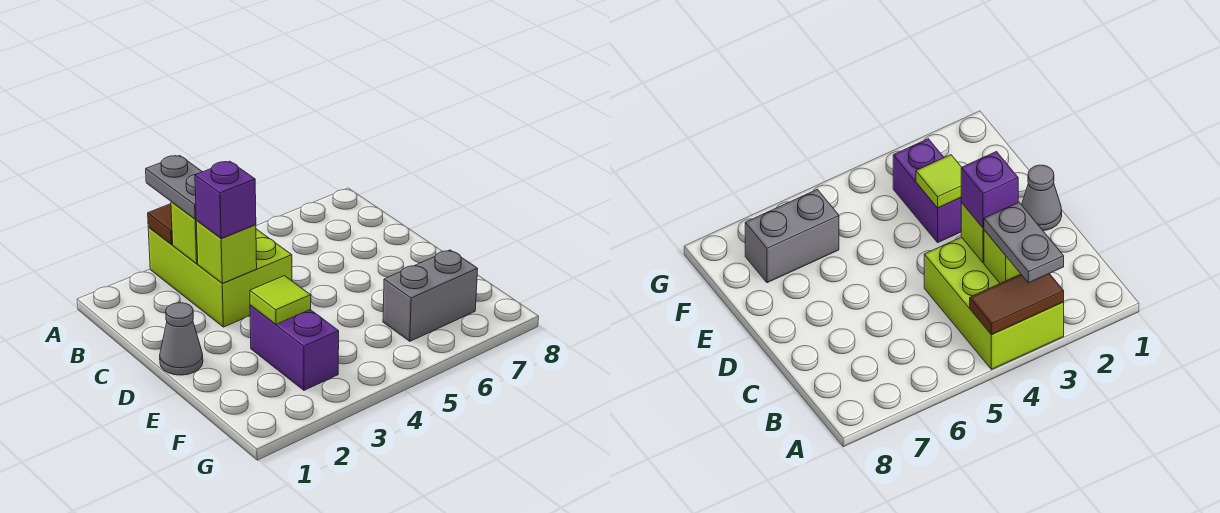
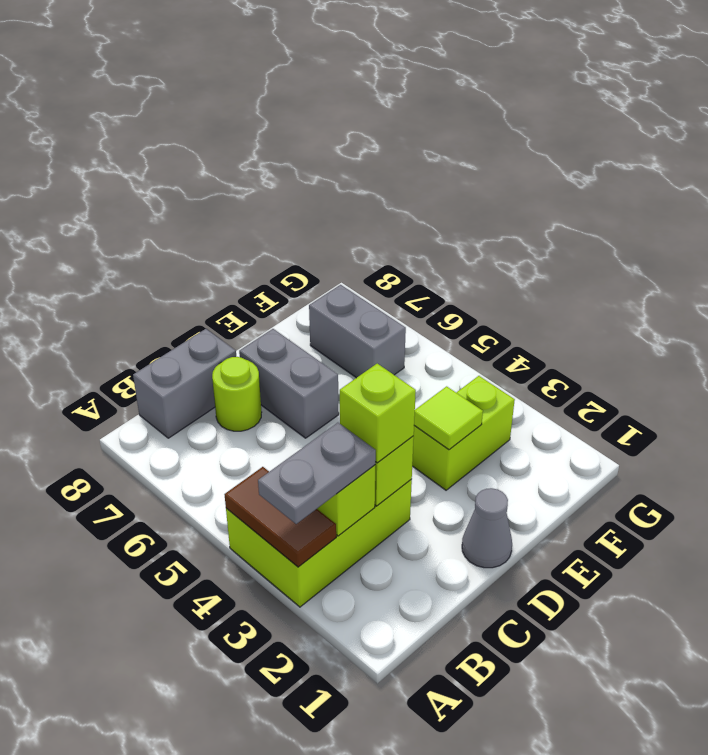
none -> grey brick B8:C8 level 1
purple brick C3 level 3 -> lime brick C3 level 3
none -> lime round brick C7 level 1
none -> grey brick D6:D7 level 1
purple brick E3:F3 level 1 -> lime brick E3:F3 level 1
━━━━━━━━━━━━━━━━
■ Required work:
Return the material word for word, images omitted.

■ Exercise output:
none -> grey brick B8:C8 level 1
purple brick C3 level 3 -> lime brick C3 level 3
none -> lime round brick C7 level 1
none -> grey brick D6:D7 level 1
purple brick E3:F3 level 1 -> lime brick E3:F3 level 1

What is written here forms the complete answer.